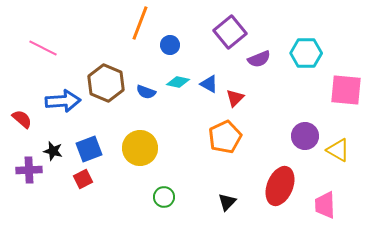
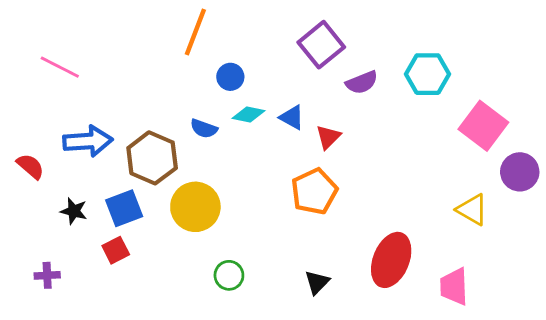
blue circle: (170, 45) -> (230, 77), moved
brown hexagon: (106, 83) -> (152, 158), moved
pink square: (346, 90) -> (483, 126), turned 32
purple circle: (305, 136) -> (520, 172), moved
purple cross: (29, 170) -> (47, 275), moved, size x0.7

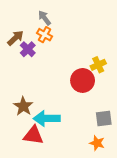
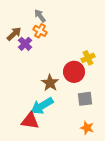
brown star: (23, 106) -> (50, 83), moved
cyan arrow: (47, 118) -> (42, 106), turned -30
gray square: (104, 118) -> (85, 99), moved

--

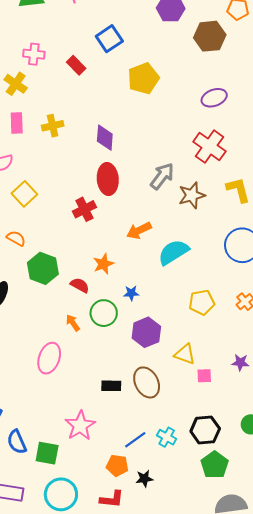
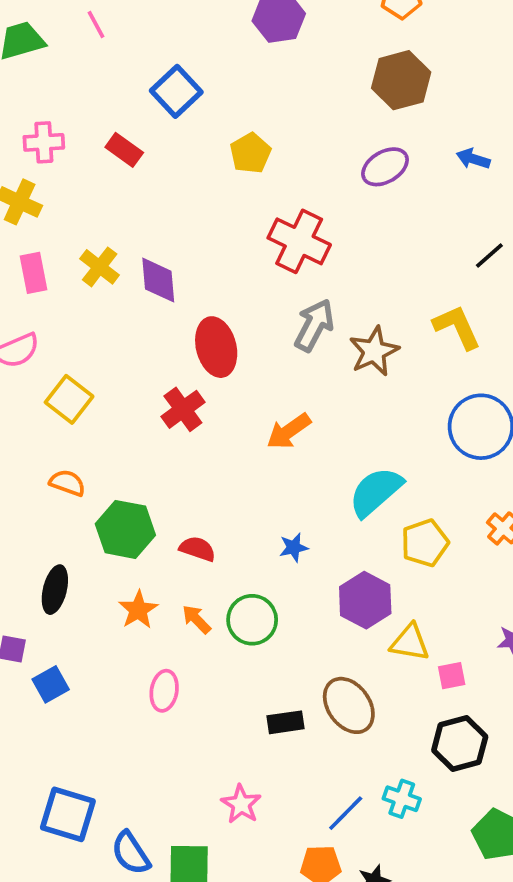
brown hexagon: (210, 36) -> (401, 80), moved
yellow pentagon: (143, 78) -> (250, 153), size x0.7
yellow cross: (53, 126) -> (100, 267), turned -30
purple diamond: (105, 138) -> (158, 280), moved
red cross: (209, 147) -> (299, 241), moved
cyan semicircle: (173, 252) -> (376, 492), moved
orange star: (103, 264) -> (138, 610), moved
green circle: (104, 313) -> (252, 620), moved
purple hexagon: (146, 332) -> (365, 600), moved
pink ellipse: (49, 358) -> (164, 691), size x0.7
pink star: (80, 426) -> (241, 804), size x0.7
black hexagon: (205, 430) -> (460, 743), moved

§ Required action
While skipping the pictures, transcribe the data above from the line showing "brown hexagon: (106, 83) -> (152, 158), moved" through the line showing "gray square: (104, 118) -> (85, 99), moved", exactly and with both ends.

§ Task answer
brown hexagon: (106, 83) -> (152, 158), moved
pink square: (346, 90) -> (483, 126), turned 32
purple circle: (305, 136) -> (520, 172), moved
purple cross: (29, 170) -> (47, 275), moved, size x0.7

brown star: (23, 106) -> (50, 83), moved
cyan arrow: (47, 118) -> (42, 106), turned -30
gray square: (104, 118) -> (85, 99), moved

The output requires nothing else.